◆ Aim of the task: Count how many lines of the material below have the word "brown" and give only the number.

◆ Provided material:

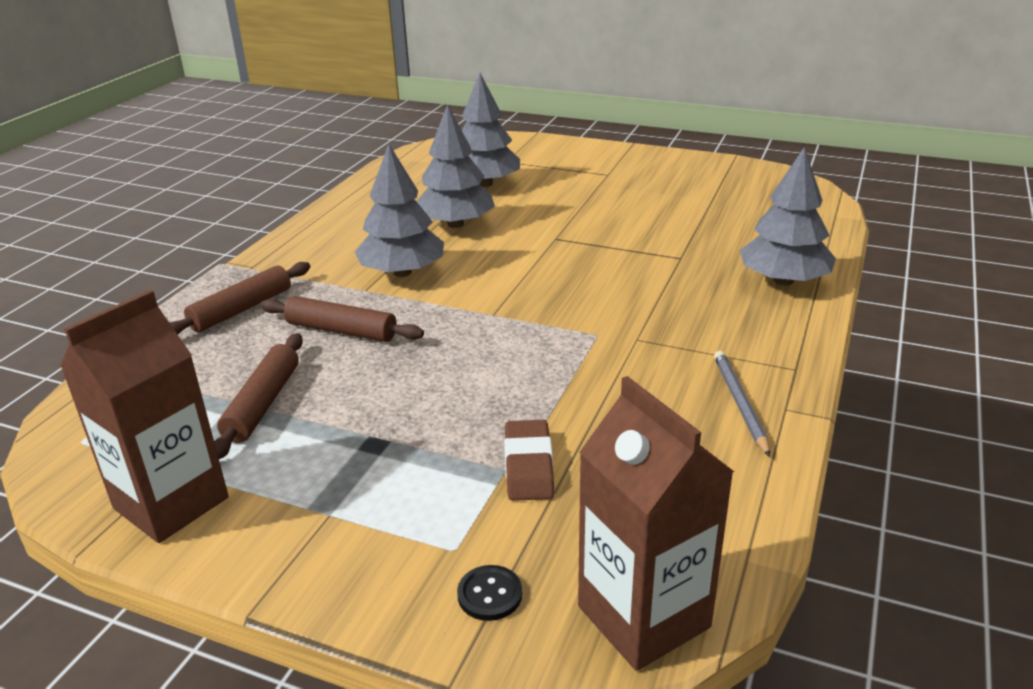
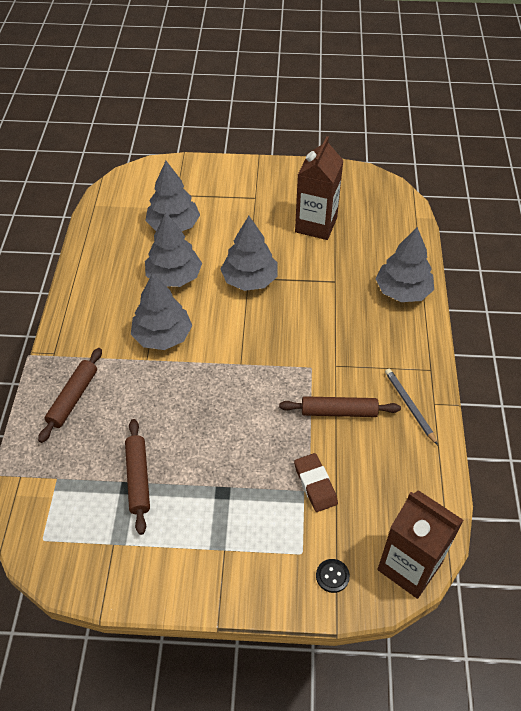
camera: 20 degrees left, 20 degrees up
(171, 503) = (130, 568): brown carton -> brown carton (316, 225)
(341, 330) = (152, 402): brown rolling pin -> brown rolling pin (339, 412)
(556, 240) = (249, 280): none -> grey tree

◆ Result of this task: 2